**REQUIRED WORK**
Copy each line of the entries that includes the word "lime".

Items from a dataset
- Opening Delimiter -

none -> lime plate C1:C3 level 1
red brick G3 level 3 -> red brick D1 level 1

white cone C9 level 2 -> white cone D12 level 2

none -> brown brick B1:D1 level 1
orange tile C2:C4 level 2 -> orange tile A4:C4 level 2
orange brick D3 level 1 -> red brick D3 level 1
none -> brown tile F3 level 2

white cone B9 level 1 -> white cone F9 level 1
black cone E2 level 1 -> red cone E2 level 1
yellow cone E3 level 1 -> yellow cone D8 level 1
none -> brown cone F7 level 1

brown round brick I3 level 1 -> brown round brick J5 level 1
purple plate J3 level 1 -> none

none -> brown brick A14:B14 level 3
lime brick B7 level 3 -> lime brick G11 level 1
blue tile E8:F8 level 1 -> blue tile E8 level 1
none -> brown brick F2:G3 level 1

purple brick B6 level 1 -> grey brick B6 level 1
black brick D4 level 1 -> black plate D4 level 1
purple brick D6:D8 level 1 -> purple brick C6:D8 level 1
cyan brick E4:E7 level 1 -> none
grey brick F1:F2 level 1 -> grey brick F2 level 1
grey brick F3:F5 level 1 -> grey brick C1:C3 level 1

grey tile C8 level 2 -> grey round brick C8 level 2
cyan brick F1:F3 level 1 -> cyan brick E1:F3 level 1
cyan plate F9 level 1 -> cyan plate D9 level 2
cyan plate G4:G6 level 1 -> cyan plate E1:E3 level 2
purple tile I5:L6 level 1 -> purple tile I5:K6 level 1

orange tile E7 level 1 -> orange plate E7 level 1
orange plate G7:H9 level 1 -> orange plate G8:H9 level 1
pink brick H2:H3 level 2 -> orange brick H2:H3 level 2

- Closing Delimiter -

**YOUR RESPONSE**
none -> lime plate C1:C3 level 1
lime brick B7 level 3 -> lime brick G11 level 1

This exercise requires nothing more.